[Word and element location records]
----

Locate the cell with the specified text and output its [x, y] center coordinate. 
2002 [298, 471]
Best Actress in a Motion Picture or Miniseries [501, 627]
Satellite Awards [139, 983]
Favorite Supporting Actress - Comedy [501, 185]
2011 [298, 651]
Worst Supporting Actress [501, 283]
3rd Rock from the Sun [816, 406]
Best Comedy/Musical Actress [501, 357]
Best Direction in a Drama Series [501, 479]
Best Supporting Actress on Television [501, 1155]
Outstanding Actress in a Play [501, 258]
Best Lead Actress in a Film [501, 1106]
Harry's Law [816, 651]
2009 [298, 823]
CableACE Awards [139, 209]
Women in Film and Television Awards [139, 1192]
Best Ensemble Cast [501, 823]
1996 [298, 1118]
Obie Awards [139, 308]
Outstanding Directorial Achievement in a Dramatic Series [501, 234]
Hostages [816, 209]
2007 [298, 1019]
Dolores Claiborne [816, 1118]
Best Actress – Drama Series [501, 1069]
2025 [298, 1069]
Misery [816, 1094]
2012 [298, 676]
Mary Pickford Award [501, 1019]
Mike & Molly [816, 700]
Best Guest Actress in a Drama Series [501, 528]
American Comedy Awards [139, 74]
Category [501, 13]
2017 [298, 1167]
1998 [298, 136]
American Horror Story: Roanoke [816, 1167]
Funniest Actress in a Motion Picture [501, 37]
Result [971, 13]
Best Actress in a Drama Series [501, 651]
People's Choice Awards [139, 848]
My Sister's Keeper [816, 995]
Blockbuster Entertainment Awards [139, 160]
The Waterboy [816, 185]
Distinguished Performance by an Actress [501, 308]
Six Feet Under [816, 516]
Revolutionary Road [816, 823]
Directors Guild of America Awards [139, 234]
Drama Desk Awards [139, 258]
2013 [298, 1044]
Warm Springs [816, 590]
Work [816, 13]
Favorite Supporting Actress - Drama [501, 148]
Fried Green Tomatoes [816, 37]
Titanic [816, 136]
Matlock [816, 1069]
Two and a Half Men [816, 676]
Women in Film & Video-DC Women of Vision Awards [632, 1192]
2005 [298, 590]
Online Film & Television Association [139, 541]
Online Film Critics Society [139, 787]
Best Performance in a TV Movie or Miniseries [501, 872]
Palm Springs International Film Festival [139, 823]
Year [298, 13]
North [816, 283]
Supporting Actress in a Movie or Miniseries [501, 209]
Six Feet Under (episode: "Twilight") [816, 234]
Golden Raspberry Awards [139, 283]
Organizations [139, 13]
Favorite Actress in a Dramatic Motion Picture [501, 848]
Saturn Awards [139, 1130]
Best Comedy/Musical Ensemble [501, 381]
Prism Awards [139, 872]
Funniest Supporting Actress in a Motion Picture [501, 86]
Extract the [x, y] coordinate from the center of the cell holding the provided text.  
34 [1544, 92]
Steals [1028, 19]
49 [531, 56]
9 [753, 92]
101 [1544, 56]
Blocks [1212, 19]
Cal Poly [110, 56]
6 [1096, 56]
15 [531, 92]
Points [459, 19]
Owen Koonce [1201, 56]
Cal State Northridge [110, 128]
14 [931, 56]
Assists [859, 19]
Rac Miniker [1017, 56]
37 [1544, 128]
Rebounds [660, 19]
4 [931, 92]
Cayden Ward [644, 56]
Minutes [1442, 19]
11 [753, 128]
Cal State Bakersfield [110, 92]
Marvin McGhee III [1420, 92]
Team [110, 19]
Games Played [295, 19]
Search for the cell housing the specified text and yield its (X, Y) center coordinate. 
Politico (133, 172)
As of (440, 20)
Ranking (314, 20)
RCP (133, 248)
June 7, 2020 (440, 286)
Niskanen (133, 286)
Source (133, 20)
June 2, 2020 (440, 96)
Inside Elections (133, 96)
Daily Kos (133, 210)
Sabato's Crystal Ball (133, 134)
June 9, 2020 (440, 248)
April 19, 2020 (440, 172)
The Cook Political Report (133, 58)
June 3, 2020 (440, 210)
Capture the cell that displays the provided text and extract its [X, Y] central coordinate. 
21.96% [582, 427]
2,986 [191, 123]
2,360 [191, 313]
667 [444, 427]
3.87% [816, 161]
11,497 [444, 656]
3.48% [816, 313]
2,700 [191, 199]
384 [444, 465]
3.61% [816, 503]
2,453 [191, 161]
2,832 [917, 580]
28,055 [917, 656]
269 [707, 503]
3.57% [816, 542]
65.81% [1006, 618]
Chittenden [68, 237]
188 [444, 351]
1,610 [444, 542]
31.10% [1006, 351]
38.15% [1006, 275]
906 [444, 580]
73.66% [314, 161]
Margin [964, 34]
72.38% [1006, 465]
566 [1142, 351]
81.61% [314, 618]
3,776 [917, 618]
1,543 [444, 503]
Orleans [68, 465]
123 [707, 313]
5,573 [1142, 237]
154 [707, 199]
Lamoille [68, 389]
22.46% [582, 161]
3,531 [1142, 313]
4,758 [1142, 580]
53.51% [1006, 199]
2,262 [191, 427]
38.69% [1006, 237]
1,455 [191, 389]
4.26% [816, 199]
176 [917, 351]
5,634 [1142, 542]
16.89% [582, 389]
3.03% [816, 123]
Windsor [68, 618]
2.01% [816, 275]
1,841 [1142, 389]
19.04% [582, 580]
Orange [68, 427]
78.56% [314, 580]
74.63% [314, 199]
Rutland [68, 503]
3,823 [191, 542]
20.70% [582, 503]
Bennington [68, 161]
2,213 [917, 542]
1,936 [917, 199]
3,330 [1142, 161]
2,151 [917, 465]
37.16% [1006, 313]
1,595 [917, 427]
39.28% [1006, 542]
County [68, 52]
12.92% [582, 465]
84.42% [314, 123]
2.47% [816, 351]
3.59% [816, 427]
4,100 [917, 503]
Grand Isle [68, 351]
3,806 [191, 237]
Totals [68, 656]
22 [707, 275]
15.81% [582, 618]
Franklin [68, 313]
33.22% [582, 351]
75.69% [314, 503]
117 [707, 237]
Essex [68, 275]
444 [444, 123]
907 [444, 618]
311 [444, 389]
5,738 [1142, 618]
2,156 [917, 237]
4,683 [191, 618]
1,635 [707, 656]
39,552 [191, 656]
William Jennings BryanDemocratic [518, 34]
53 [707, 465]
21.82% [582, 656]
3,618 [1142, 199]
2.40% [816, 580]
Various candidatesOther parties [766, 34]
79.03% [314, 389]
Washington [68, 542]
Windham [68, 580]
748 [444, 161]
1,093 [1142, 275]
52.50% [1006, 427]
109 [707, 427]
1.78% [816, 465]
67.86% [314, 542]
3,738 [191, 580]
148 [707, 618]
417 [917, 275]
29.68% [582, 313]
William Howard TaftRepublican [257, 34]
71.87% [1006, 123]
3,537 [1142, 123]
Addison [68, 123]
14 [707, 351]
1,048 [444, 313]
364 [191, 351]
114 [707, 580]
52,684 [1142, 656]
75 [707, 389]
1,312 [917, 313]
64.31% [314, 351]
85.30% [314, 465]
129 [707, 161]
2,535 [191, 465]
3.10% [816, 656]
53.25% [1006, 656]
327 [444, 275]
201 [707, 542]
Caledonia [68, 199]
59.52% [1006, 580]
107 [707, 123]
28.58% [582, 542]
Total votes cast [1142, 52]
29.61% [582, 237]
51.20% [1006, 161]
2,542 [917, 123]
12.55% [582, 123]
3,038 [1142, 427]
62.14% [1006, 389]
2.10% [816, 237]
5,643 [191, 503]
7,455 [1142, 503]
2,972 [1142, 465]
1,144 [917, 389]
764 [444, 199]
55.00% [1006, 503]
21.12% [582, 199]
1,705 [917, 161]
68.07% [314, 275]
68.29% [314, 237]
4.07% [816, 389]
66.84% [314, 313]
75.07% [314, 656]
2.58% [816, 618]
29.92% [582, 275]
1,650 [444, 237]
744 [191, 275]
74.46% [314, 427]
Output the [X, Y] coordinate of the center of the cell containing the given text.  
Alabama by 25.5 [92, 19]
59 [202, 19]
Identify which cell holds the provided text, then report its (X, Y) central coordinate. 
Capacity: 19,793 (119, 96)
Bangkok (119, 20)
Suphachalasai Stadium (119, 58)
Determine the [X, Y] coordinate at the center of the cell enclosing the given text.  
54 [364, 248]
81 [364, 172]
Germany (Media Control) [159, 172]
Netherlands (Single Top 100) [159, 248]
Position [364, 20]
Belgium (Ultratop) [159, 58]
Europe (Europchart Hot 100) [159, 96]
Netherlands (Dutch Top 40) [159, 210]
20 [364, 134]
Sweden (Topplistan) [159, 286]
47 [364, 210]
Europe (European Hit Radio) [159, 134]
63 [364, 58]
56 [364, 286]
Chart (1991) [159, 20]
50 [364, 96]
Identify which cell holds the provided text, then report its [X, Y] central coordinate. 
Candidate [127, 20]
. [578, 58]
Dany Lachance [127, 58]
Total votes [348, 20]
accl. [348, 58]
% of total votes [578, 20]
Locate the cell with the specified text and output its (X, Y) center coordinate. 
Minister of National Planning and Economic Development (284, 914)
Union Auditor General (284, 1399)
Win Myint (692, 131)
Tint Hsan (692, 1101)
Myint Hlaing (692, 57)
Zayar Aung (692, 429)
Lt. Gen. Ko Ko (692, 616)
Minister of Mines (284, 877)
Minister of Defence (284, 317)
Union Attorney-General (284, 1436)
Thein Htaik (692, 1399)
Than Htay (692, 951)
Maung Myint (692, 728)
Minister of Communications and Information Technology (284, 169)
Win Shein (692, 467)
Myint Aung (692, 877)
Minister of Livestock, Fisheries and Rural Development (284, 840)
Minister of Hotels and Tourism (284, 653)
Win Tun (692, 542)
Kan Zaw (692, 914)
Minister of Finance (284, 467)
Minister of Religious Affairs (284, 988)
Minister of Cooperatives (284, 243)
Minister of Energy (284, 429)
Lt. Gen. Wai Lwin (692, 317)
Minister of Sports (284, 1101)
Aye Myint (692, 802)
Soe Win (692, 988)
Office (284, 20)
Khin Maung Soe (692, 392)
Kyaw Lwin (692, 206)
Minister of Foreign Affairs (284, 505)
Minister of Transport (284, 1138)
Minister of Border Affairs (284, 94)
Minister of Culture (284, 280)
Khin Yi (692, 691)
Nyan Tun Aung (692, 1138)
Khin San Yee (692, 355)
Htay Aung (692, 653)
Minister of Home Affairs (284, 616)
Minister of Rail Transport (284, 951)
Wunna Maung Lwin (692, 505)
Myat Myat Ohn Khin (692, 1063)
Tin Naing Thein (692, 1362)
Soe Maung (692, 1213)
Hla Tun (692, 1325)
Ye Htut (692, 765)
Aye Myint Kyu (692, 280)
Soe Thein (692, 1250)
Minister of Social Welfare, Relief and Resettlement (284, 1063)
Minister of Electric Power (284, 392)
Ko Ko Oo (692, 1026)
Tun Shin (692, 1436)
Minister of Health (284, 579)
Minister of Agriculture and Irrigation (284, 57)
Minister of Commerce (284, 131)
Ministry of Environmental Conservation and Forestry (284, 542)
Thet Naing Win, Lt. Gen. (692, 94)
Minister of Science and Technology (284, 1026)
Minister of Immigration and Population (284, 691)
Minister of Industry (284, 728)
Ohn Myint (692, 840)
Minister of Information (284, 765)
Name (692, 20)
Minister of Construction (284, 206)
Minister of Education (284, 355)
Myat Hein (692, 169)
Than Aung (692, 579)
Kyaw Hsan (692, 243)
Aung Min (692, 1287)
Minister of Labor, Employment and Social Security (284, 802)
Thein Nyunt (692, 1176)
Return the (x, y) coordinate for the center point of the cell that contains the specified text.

----

• **STATED EXERCISE**:
Recast the entries as a JSON list of strings, starting at the very first line and going on through the line with "Online Film Critics Society [139, 787]", that line included. Give one string per line and leave out blank lines.

• **SOLUTION TO THE EXERCISE**:
[
  "Locate the cell with the specified text and output its [x, y] center coordinate. ",
  "2002 [298, 471]",
  "Best Actress in a Motion Picture or Miniseries [501, 627]",
  "Satellite Awards [139, 983]",
  "Favorite Supporting Actress - Comedy [501, 185]",
  "2011 [298, 651]",
  "Worst Supporting Actress [501, 283]",
  "3rd Rock from the Sun [816, 406]",
  "Best Comedy/Musical Actress [501, 357]",
  "Best Direction in a Drama Series [501, 479]",
  "Best Supporting Actress on Television [501, 1155]",
  "Outstanding Actress in a Play [501, 258]",
  "Best Lead Actress in a Film [501, 1106]",
  "Harry's Law [816, 651]",
  "2009 [298, 823]",
  "CableACE Awards [139, 209]",
  "Women in Film and Television Awards [139, 1192]",
  "Best Ensemble Cast [501, 823]",
  "1996 [298, 1118]",
  "Obie Awards [139, 308]",
  "Outstanding Directorial Achievement in a Dramatic Series [501, 234]",
  "Hostages [816, 209]",
  "2007 [298, 1019]",
  "Dolores Claiborne [816, 1118]",
  "Best Actress – Drama Series [501, 1069]",
  "2025 [298, 1069]",
  "Misery [816, 1094]",
  "2012 [298, 676]",
  "Mary Pickford Award [501, 1019]",
  "Mike & Molly [816, 700]",
  "Best Guest Actress in a Drama Series [501, 528]",
  "American Comedy Awards [139, 74]",
  "Category [501, 13]",
  "2017 [298, 1167]",
  "1998 [298, 136]",
  "American Horror Story: Roanoke [816, 1167]",
  "Funniest Actress in a Motion Picture [501, 37]",
  "Result [971, 13]",
  "Best Actress in a Drama Series [501, 651]",
  "People's Choice Awards [139, 848]",
  "My Sister's Keeper [816, 995]",
  "Blockbuster Entertainment Awards [139, 160]",
  "The Waterboy [816, 185]",
  "Distinguished Performance by an Actress [501, 308]",
  "Six Feet Under [816, 516]",
  "Revolutionary Road [816, 823]",
  "Directors Guild of America Awards [139, 234]",
  "Drama Desk Awards [139, 258]",
  "2013 [298, 1044]",
  "Warm Springs [816, 590]",
  "Work [816, 13]",
  "Favorite Supporting Actress - Drama [501, 148]",
  "Fried Green Tomatoes [816, 37]",
  "Titanic [816, 136]",
  "Matlock [816, 1069]",
  "Two and a Half Men [816, 676]",
  "Women in Film & Video-DC Women of Vision Awards [632, 1192]",
  "2005 [298, 590]",
  "Online Film & Television Association [139, 541]",
  "Online Film Critics Society [139, 787]"
]